## [Short exercise]
Copy the rows below word for word, starting with the line that contains "is positioned lower?" and ending with the line that contains "Can you confirm if matte", both included.

## [Material to process]
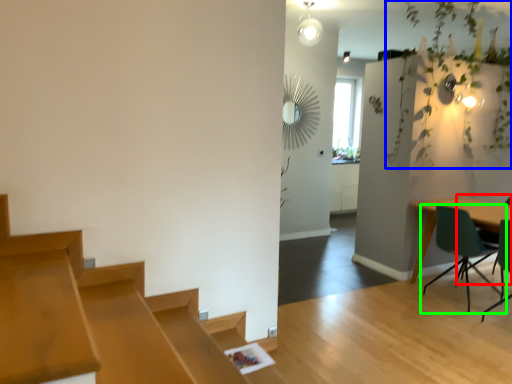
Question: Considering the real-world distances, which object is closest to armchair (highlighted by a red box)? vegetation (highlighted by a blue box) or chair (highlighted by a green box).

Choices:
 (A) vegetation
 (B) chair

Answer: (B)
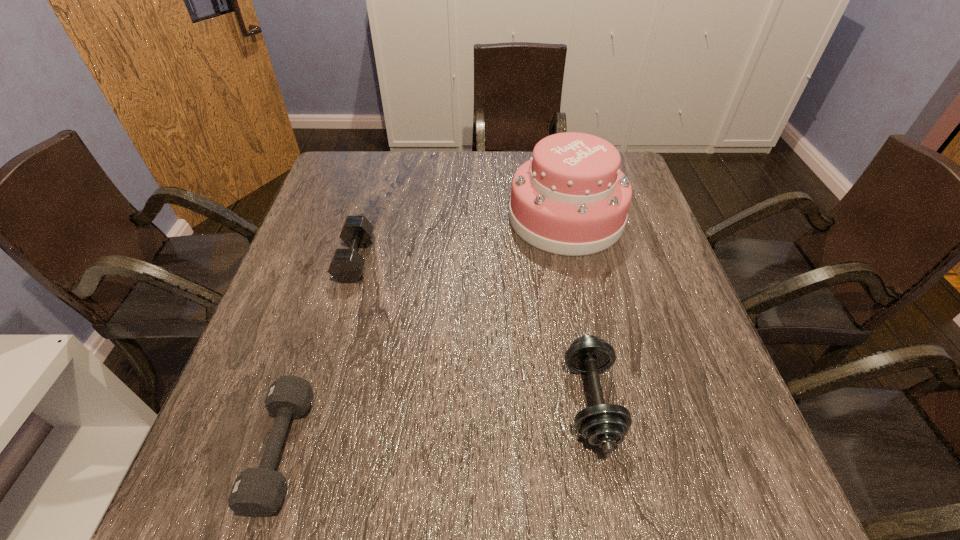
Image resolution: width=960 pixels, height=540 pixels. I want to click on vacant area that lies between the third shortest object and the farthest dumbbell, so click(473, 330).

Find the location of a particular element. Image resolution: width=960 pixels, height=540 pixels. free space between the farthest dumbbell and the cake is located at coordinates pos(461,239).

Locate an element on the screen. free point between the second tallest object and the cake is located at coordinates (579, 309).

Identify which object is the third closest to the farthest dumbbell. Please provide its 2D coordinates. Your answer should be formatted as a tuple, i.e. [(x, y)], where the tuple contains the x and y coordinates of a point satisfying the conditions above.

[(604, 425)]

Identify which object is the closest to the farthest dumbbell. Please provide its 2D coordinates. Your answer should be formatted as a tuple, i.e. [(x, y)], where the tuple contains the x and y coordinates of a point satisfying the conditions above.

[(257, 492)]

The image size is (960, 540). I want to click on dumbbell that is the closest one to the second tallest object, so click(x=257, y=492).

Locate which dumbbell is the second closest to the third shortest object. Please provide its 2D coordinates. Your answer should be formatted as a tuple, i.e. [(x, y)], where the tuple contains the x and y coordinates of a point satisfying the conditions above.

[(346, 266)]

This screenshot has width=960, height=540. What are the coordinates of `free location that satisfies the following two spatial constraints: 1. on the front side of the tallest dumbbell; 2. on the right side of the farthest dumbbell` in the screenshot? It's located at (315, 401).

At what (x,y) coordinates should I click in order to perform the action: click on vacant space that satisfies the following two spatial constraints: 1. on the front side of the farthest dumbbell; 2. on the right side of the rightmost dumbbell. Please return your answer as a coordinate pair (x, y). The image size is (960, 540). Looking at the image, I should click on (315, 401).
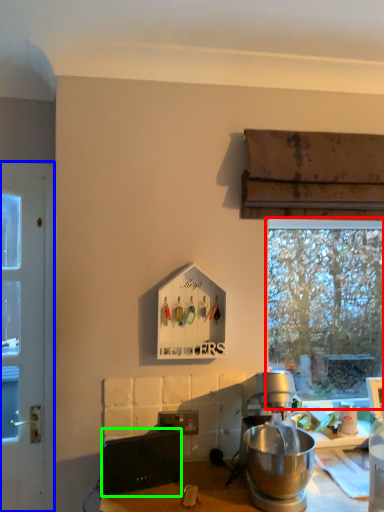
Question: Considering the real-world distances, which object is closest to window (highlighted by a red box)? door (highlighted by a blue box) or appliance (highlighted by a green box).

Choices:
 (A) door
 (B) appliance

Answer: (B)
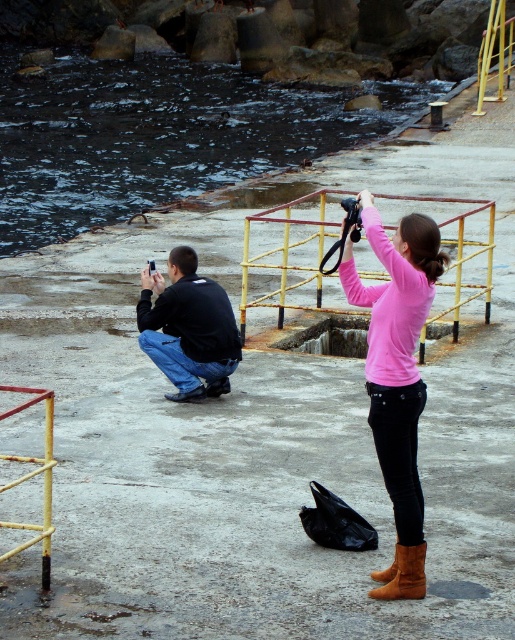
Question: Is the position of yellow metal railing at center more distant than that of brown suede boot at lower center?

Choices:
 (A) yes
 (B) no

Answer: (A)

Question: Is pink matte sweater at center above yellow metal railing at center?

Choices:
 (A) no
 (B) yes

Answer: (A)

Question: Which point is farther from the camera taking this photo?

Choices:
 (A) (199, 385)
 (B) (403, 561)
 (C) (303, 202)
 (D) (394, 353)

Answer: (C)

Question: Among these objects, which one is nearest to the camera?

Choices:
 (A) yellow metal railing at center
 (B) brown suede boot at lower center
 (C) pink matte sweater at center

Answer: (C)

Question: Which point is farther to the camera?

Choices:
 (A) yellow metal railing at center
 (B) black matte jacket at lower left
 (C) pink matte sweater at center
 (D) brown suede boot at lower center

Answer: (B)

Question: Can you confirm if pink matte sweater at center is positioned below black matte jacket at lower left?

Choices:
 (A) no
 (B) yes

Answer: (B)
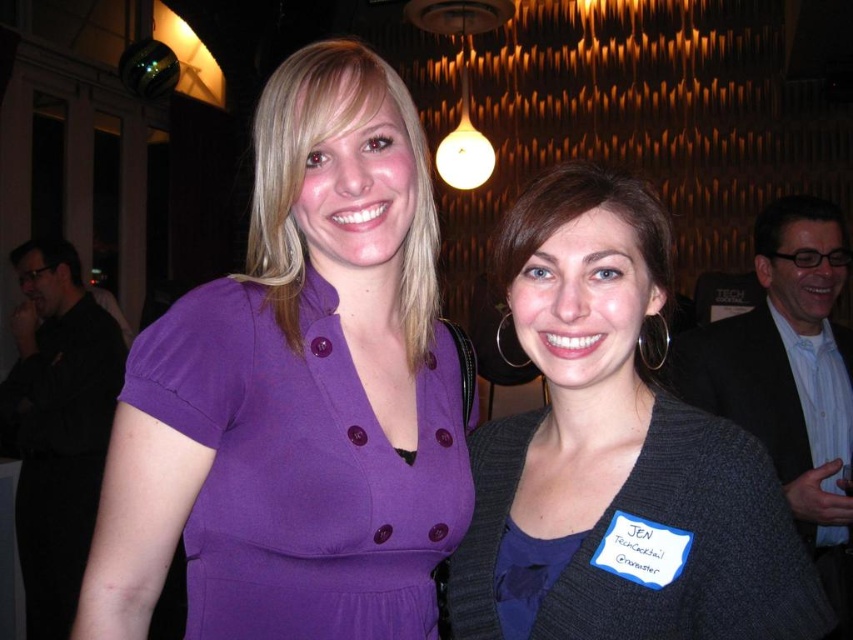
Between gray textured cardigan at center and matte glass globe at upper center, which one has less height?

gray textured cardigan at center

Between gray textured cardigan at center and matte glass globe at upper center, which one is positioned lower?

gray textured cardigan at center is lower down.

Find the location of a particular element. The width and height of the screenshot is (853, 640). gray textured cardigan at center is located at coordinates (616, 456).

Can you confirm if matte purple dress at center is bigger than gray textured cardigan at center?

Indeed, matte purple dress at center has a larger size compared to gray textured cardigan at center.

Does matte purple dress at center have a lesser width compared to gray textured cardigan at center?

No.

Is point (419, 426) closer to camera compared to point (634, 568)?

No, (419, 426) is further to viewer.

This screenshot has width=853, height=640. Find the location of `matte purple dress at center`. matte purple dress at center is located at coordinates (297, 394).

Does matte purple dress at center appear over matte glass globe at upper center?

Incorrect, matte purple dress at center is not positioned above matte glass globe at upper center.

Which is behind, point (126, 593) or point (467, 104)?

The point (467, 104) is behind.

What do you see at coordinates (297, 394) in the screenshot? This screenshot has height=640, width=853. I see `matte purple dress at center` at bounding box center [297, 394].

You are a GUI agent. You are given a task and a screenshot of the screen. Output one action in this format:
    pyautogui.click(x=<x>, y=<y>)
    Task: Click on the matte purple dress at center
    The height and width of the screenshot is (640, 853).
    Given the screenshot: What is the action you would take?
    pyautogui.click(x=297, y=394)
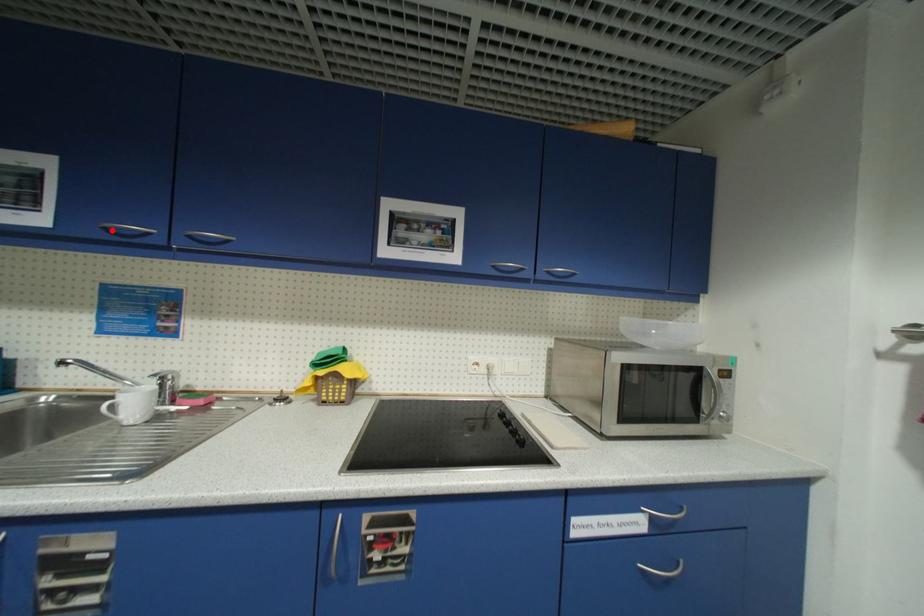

--

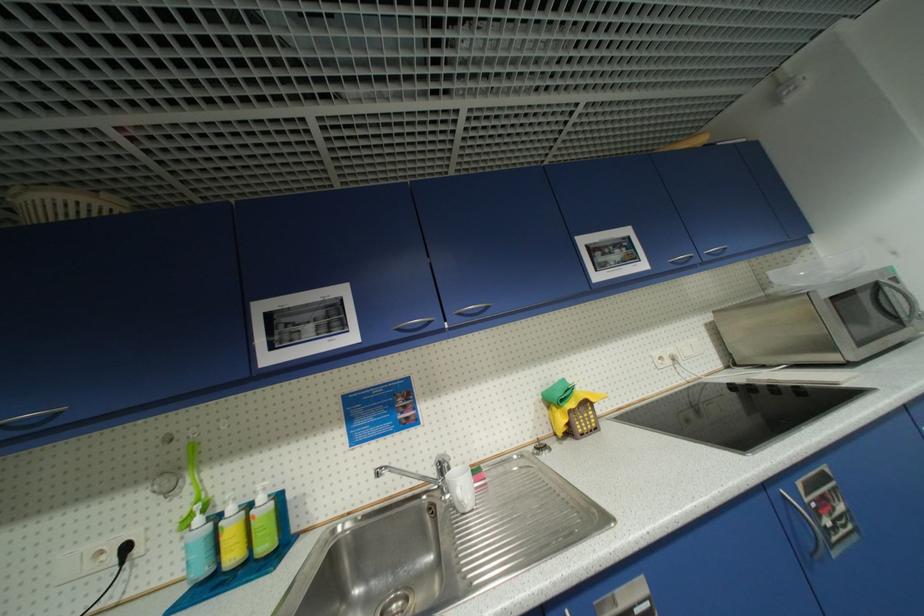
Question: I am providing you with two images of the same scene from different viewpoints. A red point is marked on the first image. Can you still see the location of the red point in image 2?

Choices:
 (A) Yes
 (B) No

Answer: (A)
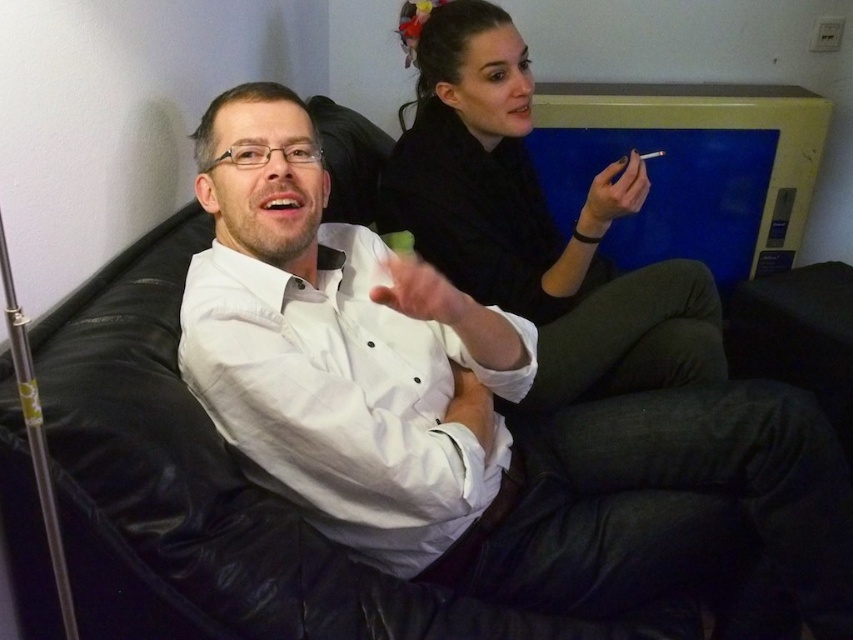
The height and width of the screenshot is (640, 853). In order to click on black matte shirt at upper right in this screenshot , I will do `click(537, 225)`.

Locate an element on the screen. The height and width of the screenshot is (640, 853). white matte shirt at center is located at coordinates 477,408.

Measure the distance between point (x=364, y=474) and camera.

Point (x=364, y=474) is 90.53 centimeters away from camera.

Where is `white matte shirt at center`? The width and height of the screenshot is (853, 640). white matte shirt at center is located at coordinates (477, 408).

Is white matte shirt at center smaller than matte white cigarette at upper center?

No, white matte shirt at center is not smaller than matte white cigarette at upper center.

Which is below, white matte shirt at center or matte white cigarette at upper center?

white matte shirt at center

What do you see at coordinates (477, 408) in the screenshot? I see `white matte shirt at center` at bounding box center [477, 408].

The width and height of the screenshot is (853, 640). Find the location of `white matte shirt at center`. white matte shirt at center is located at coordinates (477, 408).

---

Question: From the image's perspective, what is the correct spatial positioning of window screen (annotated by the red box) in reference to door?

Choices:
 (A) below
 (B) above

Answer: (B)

## [Completed task]
Between gray textured cardigan at center and matte glass globe at upper center, which one is positioned lower?

gray textured cardigan at center is lower down.

Find the location of a particular element. The width and height of the screenshot is (853, 640). gray textured cardigan at center is located at coordinates (616, 456).

Can you confirm if matte purple dress at center is bigger than gray textured cardigan at center?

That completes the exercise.